_DATA PROVIDED_
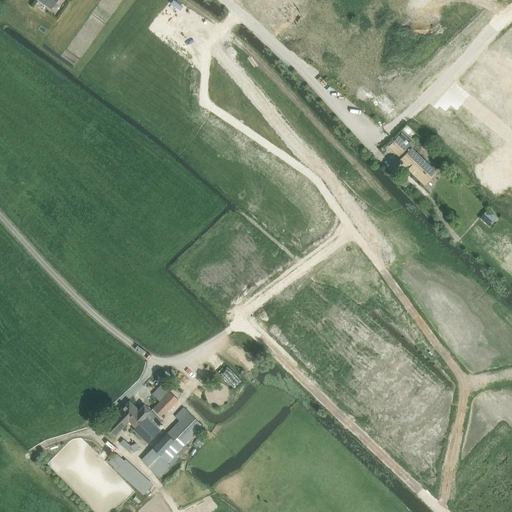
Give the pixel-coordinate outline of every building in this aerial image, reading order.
[(36,0),(50,10),(57,0),(36,0)] [(436,172),(412,149),(415,145),(402,134),(389,147),(401,158),(398,160),(423,185),(436,172)] [(425,151),(429,146),(425,142),(420,147),(425,151)] [(480,219),(488,226),(494,220),(486,213),(480,219)] [(159,401),(171,388),(164,381),(152,394),(159,401)] [(161,417),(178,399),(169,391),(153,408),(161,417)] [(156,426),(161,421),(144,405),(139,410),(128,400),(118,411),(104,426),(114,435),(128,421),(135,426),(133,429),(147,442),(159,429),(156,426)] [(167,463),(202,427),(183,407),(175,416),(179,420),(167,433),(142,459),(159,476),(170,465),(167,463)] [(132,446),(123,438),(119,443),(128,451),(132,446)] [(125,459),(124,460),(116,452),(108,461),(117,469),(116,470),(143,494),(153,483),(125,459)]
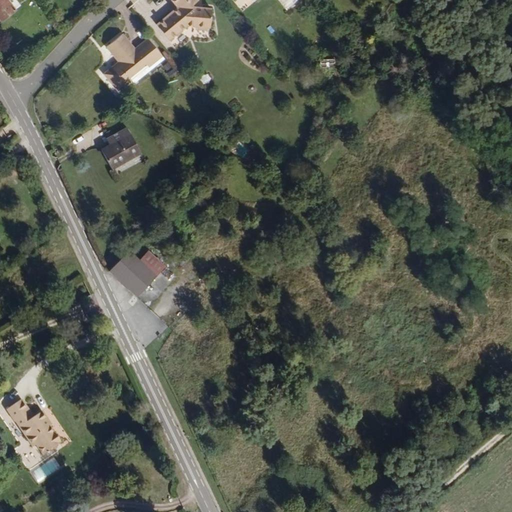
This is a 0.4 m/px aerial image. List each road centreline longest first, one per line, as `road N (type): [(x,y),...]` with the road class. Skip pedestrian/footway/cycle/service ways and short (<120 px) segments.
road 1 (secondary): [(211,511),(11,98)]
road 2 (residential): [(11,98),(122,0)]
road 3 (track): [(413,511),(511,426)]
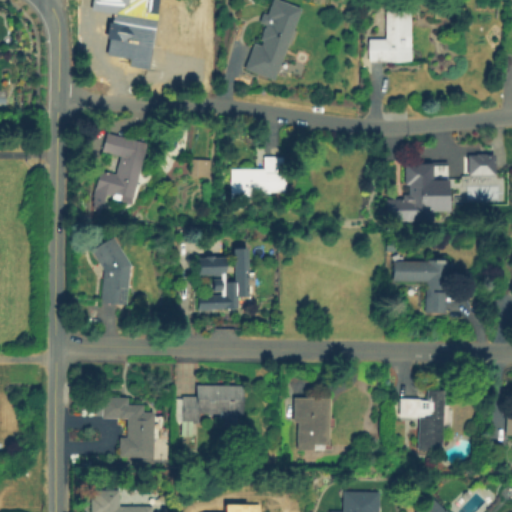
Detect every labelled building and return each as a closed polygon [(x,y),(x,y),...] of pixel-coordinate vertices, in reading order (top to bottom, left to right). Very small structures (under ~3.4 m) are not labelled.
[(147,16),(142,45),(148,46),(145,62),(107,56),(116,0),(156,0),(153,17),(147,16)] [(272,0),(275,0),(299,8),(272,79),(244,69),(254,43),(260,46),(262,40),(260,39),(265,24),(259,22),(263,14),(266,16),(272,0)] [(368,62),(368,40),(385,40),(384,11),(408,11),(409,61),(368,62)] [(120,156),(102,151),(107,133),(145,143),(130,204),(120,201),(121,195),(95,189),(100,171),(115,175),(120,156)] [(475,154),(464,154),(464,146),(475,145),(475,154)] [(461,174),(491,175),(491,154),(462,154),(461,174)] [(268,192),(252,192),(252,196),(244,196),(244,198),(230,198),(229,169),(263,169),(263,158),(280,158),(280,190),(268,190),(268,192)] [(209,160),(208,176),(189,175),(190,159),(209,160)] [(445,166),(445,183),(431,183),(432,193),(434,193),(434,205),(430,205),(430,221),(385,221),(385,200),(408,200),(407,185),(404,185),(404,164),(431,164),(431,166),(445,166)] [(461,183),(492,182),(493,196),(461,197),(461,183)] [(91,251),(111,237),(129,264),(125,305),(99,302),(103,269),(91,251)] [(204,256),(213,256),(213,258),(223,258),(224,281),(233,281),(232,248),(245,248),(246,297),(236,297),(236,309),(197,310),(197,295),(219,295),(219,291),(212,291),(211,274),(198,274),(198,259),(204,259),(204,256)] [(392,281),(393,262),(426,262),(426,260),(445,260),(445,313),(424,313),(425,282),(392,281)] [(173,399),(180,399),(180,396),(194,396),(194,386),(240,386),(240,415),(234,414),(234,423),(220,423),(220,420),(217,420),(217,413),(197,413),(196,423),(189,423),(189,436),(181,436),(181,423),(173,423),(173,399)] [(423,399),(423,390),(440,390),(438,451),(415,450),(416,418),(397,417),(397,399),(423,399)] [(294,450),(294,422),(290,422),(290,398),(324,397),(324,445),(310,445),(310,450),(294,450)] [(126,438),(126,418),(101,418),(101,398),(126,398),(126,405),(140,405),(140,413),(152,413),(151,457),(117,457),(117,438),(126,438)] [(462,465),(471,456),(478,463),(469,472),(462,465)] [(90,511),(90,500),(94,500),(94,491),(118,490),(118,506),(151,506),(151,511),(90,511)] [(341,511),(341,498),(348,498),(349,492),(377,493),(376,511),(341,511)] [(411,511),(427,496),(442,511),(411,511)]
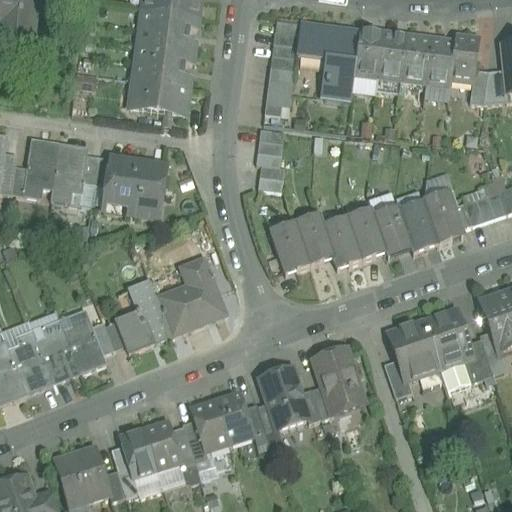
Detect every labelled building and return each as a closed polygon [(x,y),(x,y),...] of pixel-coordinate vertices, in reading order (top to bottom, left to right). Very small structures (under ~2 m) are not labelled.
[(0,0),(0,26),(1,27),(0,30),(0,51),(31,56),(37,0),(0,0)] [(180,0),(144,0),(142,16),(198,23),(200,7),(180,4),(180,0)] [(143,35),(189,41),(189,35),(196,36),(198,23),(142,16),(142,17),(145,17),(143,35)] [(300,29),(276,26),(275,38),(299,41),(300,29)] [(360,37),(300,29),(299,41),(297,53),(296,63),(332,68),(330,86),(322,85),(320,100),(351,104),(354,81),(360,37)] [(189,41),(143,35),(140,52),(193,59),(195,47),(188,46),(189,41)] [(383,40),(360,37),(354,81),(378,84),(378,83),(383,41),(383,40)] [(299,41),(275,38),(273,50),(297,53),(299,41)] [(407,44),(383,41),(378,83),(401,87),(407,44)] [(421,45),(407,43),(407,44),(401,87),(425,90),(431,46),(430,46),(429,48),(421,47),(421,45)] [(478,47),(455,45),(455,50),(450,86),(473,89),(475,77),(478,47)] [(455,50),(431,46),(425,90),(449,93),(450,86),(455,50)] [(297,53),(273,50),(272,62),(295,65),(297,53)] [(138,70),(184,76),(185,70),(192,71),(193,59),(140,52),(138,70)] [(511,52),(502,53),(505,77),(507,97),(508,97),(511,96),(511,52)] [(272,62),(270,74),(294,77),(295,65),(272,62)] [(184,76),(138,70),(136,87),(133,86),(133,87),(189,94),(190,82),(183,81),(184,76)] [(294,77),(270,74),(268,86),(292,89),(294,77)] [(487,79),(475,77),(473,89),(470,110),(483,112),(487,79)] [(505,77),(487,79),(483,112),(509,109),(508,97),(507,97),(505,77)] [(292,89),(268,86),(267,98),(291,101),(292,89)] [(189,94),(133,87),(130,111),(185,118),(189,94)] [(291,101),(267,98),(265,110),(281,112),(289,113),(291,101)] [(281,112),(265,110),(264,120),(280,122),(281,112)] [(284,138),(260,135),(258,147),(282,150),(284,138)] [(282,150),(258,147),(256,171),(261,171),(279,173),(282,150)] [(59,152),(31,148),(26,175),(22,203),(39,206),(41,195),(52,196),(50,207),(51,207),(59,152)] [(88,156),(59,152),(51,207),(68,210),(69,199),(81,201),(83,189),(87,162),(88,156)] [(17,162),(5,160),(0,189),(0,199),(10,201),(15,173),(17,162)] [(99,164),(87,162),(83,189),(95,191),(99,164)] [(111,166),(99,164),(95,191),(106,193),(111,166)] [(166,172),(111,164),(106,193),(104,217),(158,225),(166,172)] [(279,173),(261,171),(257,195),(281,197),(284,174),(279,173)] [(26,175),(15,173),(10,201),(22,203),(26,175)] [(511,192),(499,197),(506,220),(511,218),(511,192)] [(498,198),(487,201),(495,224),(506,220),(499,197),(498,198)] [(448,199),(423,207),(423,208),(438,252),(463,244),(460,236),(452,213),(448,199)] [(487,201),(476,205),(483,228),(495,224),(487,201)] [(475,205),(464,209),(472,232),(483,228),(476,205),(475,205)] [(423,208),(399,216),(398,212),(397,213),(412,257),(411,257),(413,261),(438,252),(423,208)] [(464,209),(452,213),(460,236),(472,232),(464,209)] [(397,213),(373,221),(371,214),(371,215),(373,221),(372,221),(385,259),(387,265),(411,257),(412,257),(397,213)] [(371,215),(346,223),(361,268),(385,259),(372,221),(373,221),(371,215)] [(319,220),(292,229),(308,273),(333,265),(337,276),(319,220)] [(346,223),(323,231),(319,220),(337,276),(361,268),(346,223)] [(292,229),(270,237),(285,281),(308,273),(292,229)] [(225,321),(204,265),(183,273),(190,291),(167,300),(181,335),(182,338),(225,321)] [(149,287),(129,295),(138,318),(136,318),(137,320),(116,328),(125,352),(128,359),(171,342),(156,305),(149,287)] [(511,301),(510,297),(480,307),(491,339),(498,359),(499,359),(511,354),(511,301)] [(181,335),(167,300),(156,305),(170,339),(181,335)] [(85,316),(69,322),(73,332),(63,336),(62,337),(79,379),(106,368),(103,361),(92,333),(85,316)] [(455,316),(423,327),(440,376),(448,398),(471,389),(463,368),(473,365),(468,351),(455,316)] [(59,326),(42,332),(46,343),(36,346),(35,347),(52,389),(79,379),(62,337),(63,336),(59,326)] [(440,376),(423,327),(388,340),(397,367),(404,388),(408,387),(440,376)] [(116,328),(104,332),(114,356),(125,352),(116,328)] [(104,332),(103,329),(92,333),(103,361),(114,356),(104,332)] [(32,336),(16,343),(19,351),(8,355),(25,399),(52,389),(35,347),(36,346),(32,336)] [(0,409),(25,399),(8,355),(5,347),(1,338),(0,338),(0,409)] [(498,359),(491,339),(479,343),(480,347),(481,346),(493,382),(505,378),(499,359),(498,359)] [(480,347),(468,351),(473,365),(463,368),(471,389),(471,390),(493,382),(481,346),(480,347)] [(345,355),(313,366),(322,393),(331,419),(332,419),(363,408),(345,355)] [(397,367),(384,371),(395,405),(412,399),(408,387),(404,388),(397,367)] [(291,376),(260,387),(268,410),(277,436),(307,426),(308,426),(299,400),(291,376)] [(322,393),(311,397),(321,426),(333,422),(332,419),(331,419),(322,393)] [(321,426),(311,397),(299,400),(308,426),(307,426),(308,431),(321,426)] [(239,399),(215,407),(229,451),(253,443),(244,415),(239,399)] [(229,451),(215,407),(190,415),(194,427),(204,459),(205,459),(229,451)] [(268,410),(257,414),(265,439),(265,440),(277,436),(268,410)] [(257,414),(256,411),(244,415),(253,443),(265,439),(257,414)] [(169,427),(144,435),(158,479),(182,472),(182,471),(172,437),(169,427)] [(194,427),(182,431),(182,433),(183,433),(195,470),(207,466),(205,459),(204,459),(194,427)] [(195,470),(183,433),(182,433),(172,437),(182,471),(182,472),(184,479),(197,475),(195,470)] [(144,435),(119,443),(122,453),(133,487),(134,487),(158,479),(144,435)] [(133,487),(122,453),(111,457),(117,477),(126,504),(138,500),(134,487),(133,487)] [(95,454),(54,468),(67,511),(76,511),(109,502),(110,501),(104,481),(95,454)] [(126,504),(117,477),(104,481),(110,501),(109,502),(111,508),(126,504)] [(25,481),(0,489),(0,511),(43,511),(42,507),(34,509),(32,504),(25,481)] [(55,511),(51,498),(32,504),(34,509),(42,507),(43,511),(55,511)]
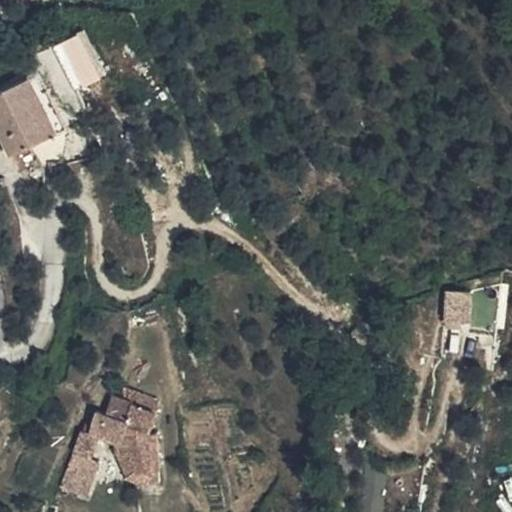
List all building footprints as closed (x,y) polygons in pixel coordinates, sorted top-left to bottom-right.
[(81,85),(109,72),(88,27),(59,40),(81,85)] [(66,120),(47,82),(43,84),(35,66),(27,69),(55,126),(66,120)] [(0,133),(7,149),(55,126),(27,69),(0,82),(0,133)] [(466,318),(465,295),(446,295),(447,317),(466,318)] [(0,414),(26,423),(35,395),(7,384),(2,400),(0,403),(0,414)] [(67,457),(86,464),(95,437),(123,445),(120,453),(136,451),(137,474),(159,474),(161,474),(158,435),(154,434),(160,416),(153,413),(157,399),(134,391),(131,401),(110,393),(102,415),(91,412),(83,431),(78,429),(67,457)] [(94,466),(86,464),(67,457),(56,485),(83,495),(94,466)] [(386,511),(387,457),(365,457),(365,511),(386,511)] [(159,474),(137,474),(138,485),(159,484),(159,474)]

_AIM OF THE TASK_
Tally the lines in the items above that contain the string "each", matching case exactly, and reply with only that number.

_TASK ANSWER_
3